Task objective:
Copy out each line of the entries below in which the string "grey" appears.

+ + + + + + +

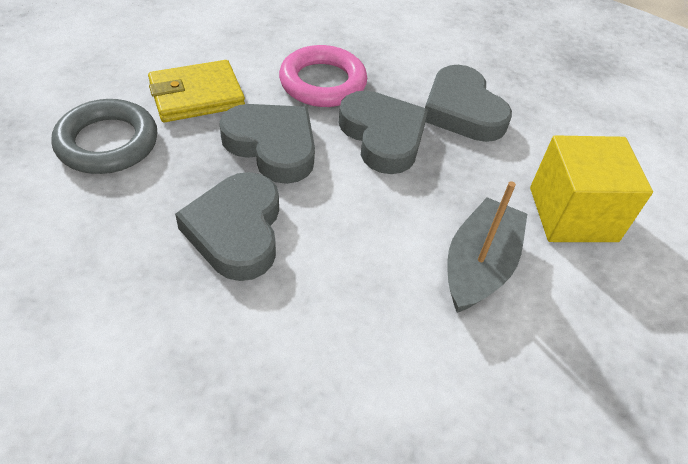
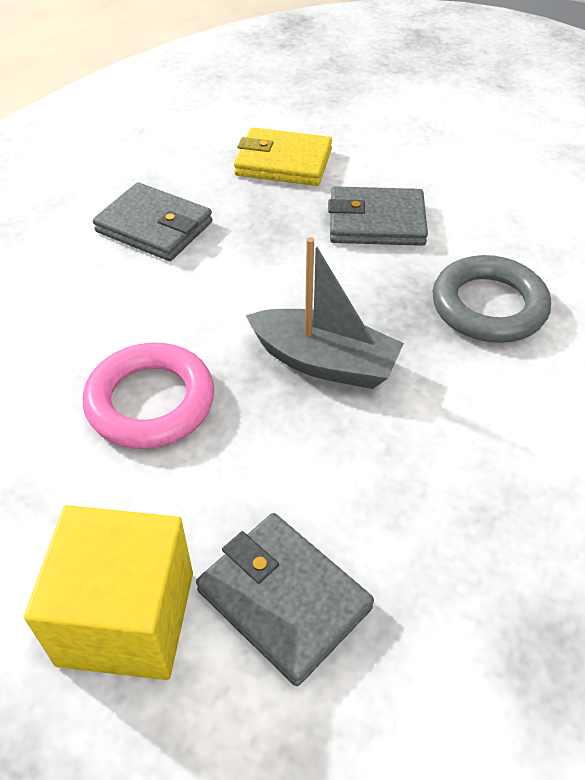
grey heart: 4 -> 0
grey wallet: 0 -> 3

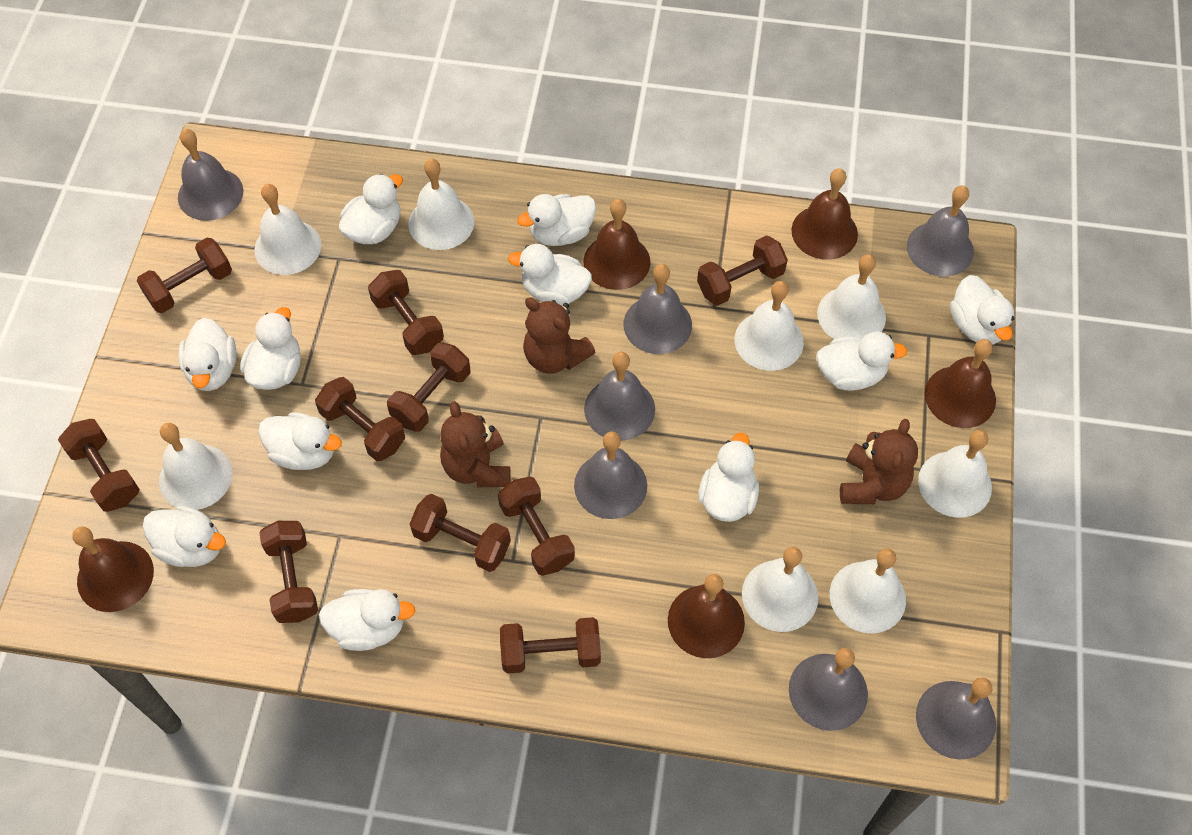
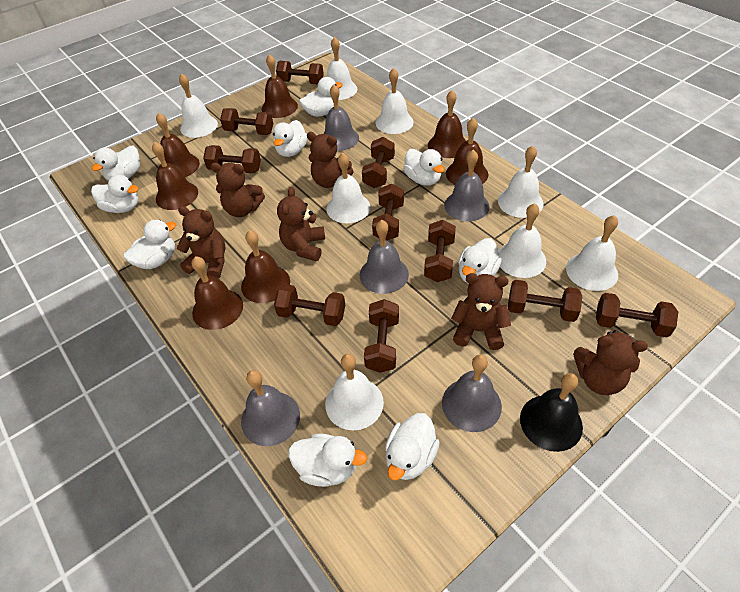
black bell: 0 -> 1
brown bell: 5 -> 7
brown teddy bear: 3 -> 6
grey bell: 7 -> 5
white duck: 11 -> 9

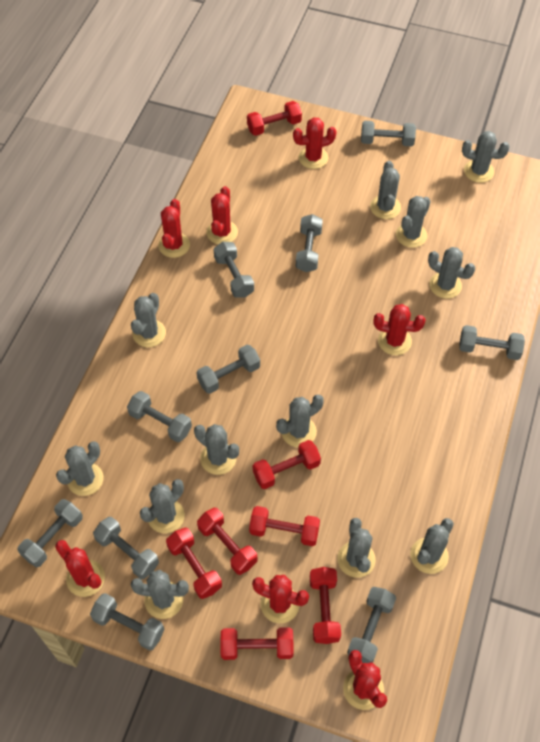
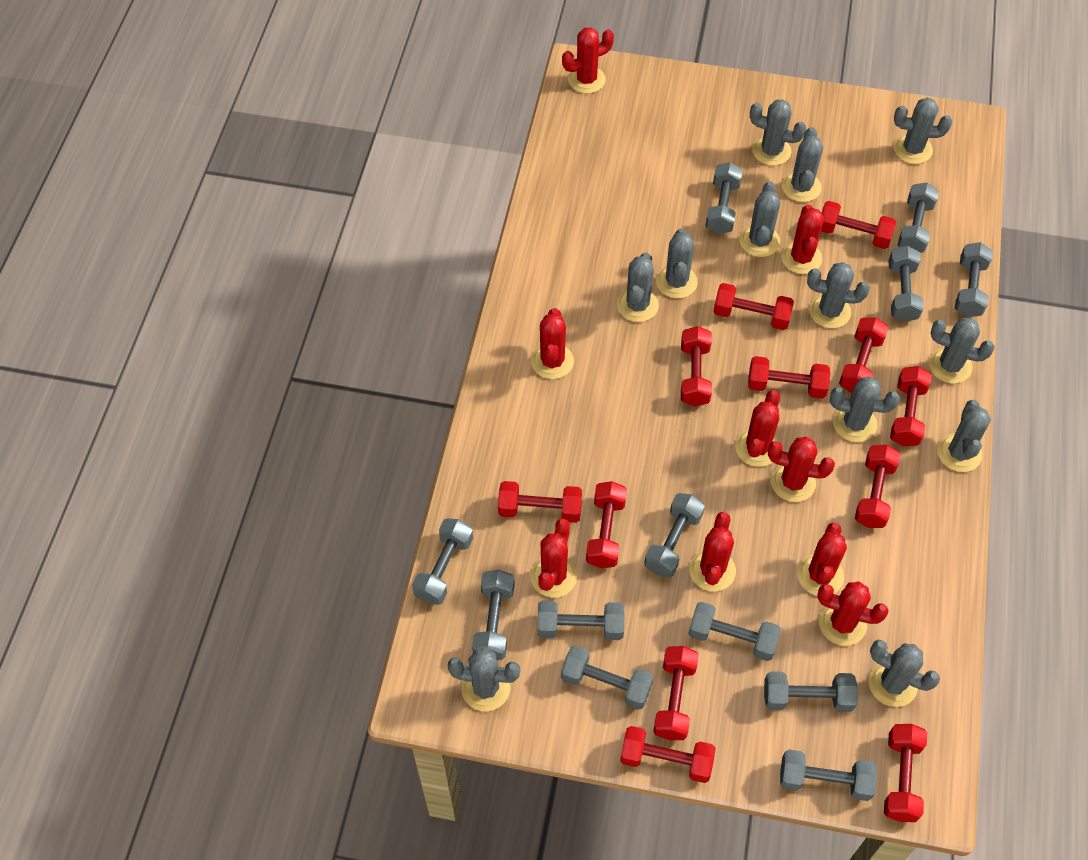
grey dumbbell: 10 -> 12
red cactus: 7 -> 9
red dumbbell: 7 -> 12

+ + + + + + +

Task answer:
grey heart: 4 -> 0
grey wallet: 0 -> 3
grey bell: 7 -> 5
grey dumbbell: 10 -> 12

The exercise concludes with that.